WHAT IS REQUIRED: Your copy of the data below must be exact and must leave out all pictures.

MATERIAL PROVIDED:
====
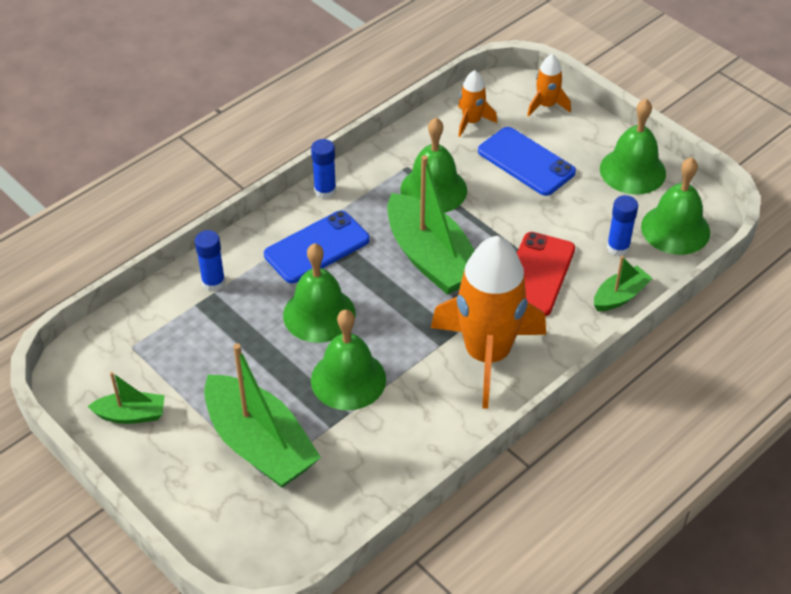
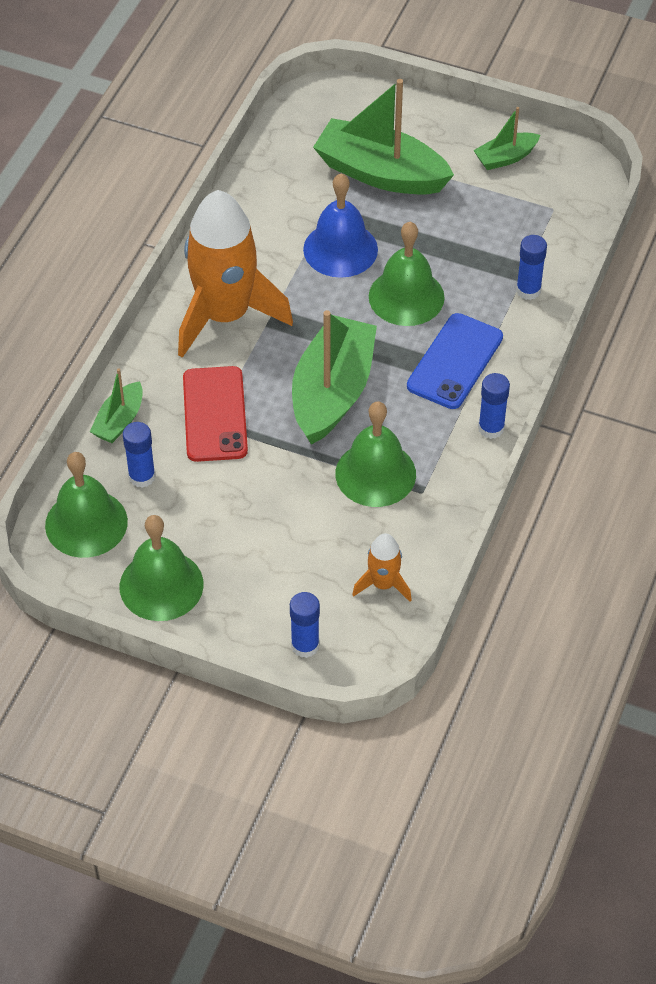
camera: 155 degrees right, 5 degrees up
green bell [311,310,386,410] -> blue bell [303,173,378,278]
green boat [387,155,475,295] -> green boat turned 75 degrees clockwise [292,310,377,445]
blue phone [478,127,576,196] -> none
orange rocket [527,54,571,117] -> blue glue stick [290,592,320,658]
====
FINISHED EXERCISE:
camera: 155 degrees right, 5 degrees up
green bell [311,310,386,410] -> blue bell [303,173,378,278]
green boat [387,155,475,295] -> green boat turned 75 degrees clockwise [292,310,377,445]
blue phone [478,127,576,196] -> none
orange rocket [527,54,571,117] -> blue glue stick [290,592,320,658]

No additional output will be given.